[EXERCISE DATA — start]

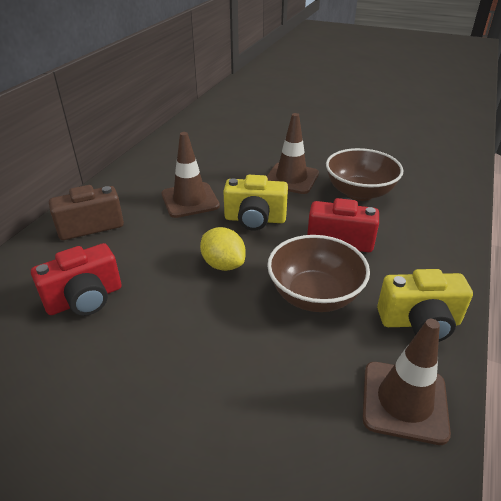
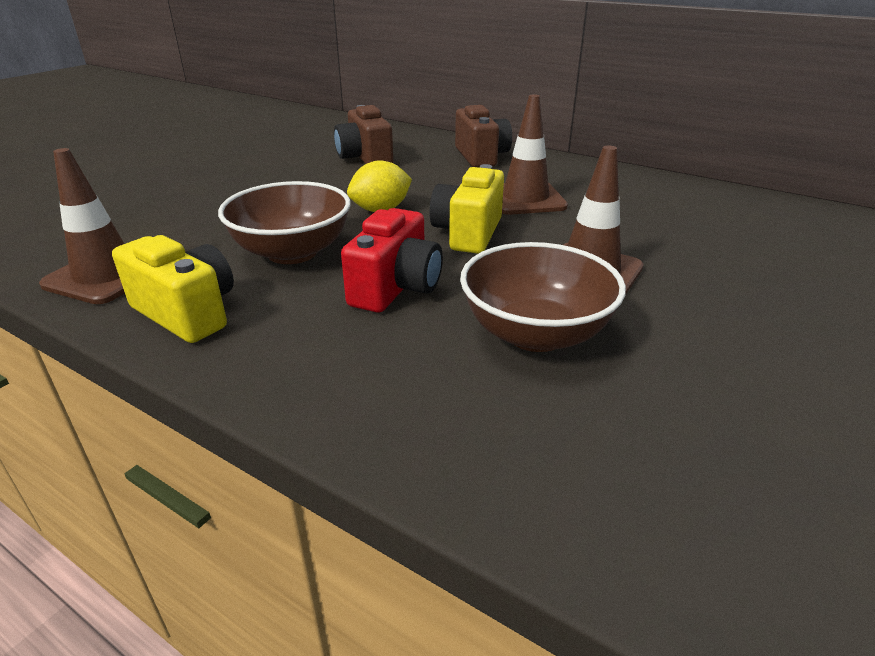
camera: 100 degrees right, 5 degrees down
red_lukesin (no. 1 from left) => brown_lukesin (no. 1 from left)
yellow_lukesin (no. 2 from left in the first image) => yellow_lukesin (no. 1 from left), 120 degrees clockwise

[EXERCISE DATA — finish]

- [TASK]:
Leave the pictures out and restate the listing word for word.

- [RESULT OF THE EXERCISE]:
camera: 100 degrees right, 5 degrees down
red_lukesin (no. 1 from left) => brown_lukesin (no. 1 from left)
yellow_lukesin (no. 2 from left in the first image) => yellow_lukesin (no. 1 from left), 120 degrees clockwise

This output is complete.